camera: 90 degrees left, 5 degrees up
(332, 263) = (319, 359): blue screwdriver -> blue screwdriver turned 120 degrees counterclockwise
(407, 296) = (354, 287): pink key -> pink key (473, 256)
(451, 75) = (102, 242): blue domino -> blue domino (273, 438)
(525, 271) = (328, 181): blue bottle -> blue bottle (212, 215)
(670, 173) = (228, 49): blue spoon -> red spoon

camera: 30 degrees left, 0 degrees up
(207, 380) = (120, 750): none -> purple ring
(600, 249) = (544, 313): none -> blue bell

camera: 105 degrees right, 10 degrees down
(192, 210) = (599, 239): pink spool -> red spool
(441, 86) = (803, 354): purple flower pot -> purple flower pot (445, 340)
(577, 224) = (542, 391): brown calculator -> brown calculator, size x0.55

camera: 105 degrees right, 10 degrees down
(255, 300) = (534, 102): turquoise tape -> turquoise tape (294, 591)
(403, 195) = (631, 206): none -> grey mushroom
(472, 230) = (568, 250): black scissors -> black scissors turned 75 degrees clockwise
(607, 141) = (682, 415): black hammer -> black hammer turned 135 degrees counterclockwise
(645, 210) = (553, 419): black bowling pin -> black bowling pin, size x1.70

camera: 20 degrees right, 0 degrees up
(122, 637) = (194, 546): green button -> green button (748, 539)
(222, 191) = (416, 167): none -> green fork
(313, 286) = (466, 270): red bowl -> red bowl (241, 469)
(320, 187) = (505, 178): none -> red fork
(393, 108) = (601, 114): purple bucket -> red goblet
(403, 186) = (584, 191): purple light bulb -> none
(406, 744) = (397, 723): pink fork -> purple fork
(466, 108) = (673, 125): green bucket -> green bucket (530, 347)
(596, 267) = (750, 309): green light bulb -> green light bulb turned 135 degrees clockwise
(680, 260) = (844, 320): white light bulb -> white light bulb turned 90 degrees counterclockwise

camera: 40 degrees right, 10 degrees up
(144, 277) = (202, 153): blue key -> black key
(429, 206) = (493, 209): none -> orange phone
::::::
#### Your objective:
Your output should consist solely of the lines from the beginning of the entries through the line containing "(577, 224) = (542, 391): brown", reproduced exactly.

#### Written reply:
camera: 90 degrees left, 5 degrees up
(332, 263) = (319, 359): blue screwdriver -> blue screwdriver turned 120 degrees counterclockwise
(407, 296) = (354, 287): pink key -> pink key (473, 256)
(451, 75) = (102, 242): blue domino -> blue domino (273, 438)
(525, 271) = (328, 181): blue bottle -> blue bottle (212, 215)
(670, 173) = (228, 49): blue spoon -> red spoon

camera: 30 degrees left, 0 degrees up
(207, 380) = (120, 750): none -> purple ring
(600, 249) = (544, 313): none -> blue bell

camera: 105 degrees right, 10 degrees down
(192, 210) = (599, 239): pink spool -> red spool
(441, 86) = (803, 354): purple flower pot -> purple flower pot (445, 340)
(577, 224) = (542, 391): brown calculator -> brown calculator, size x0.55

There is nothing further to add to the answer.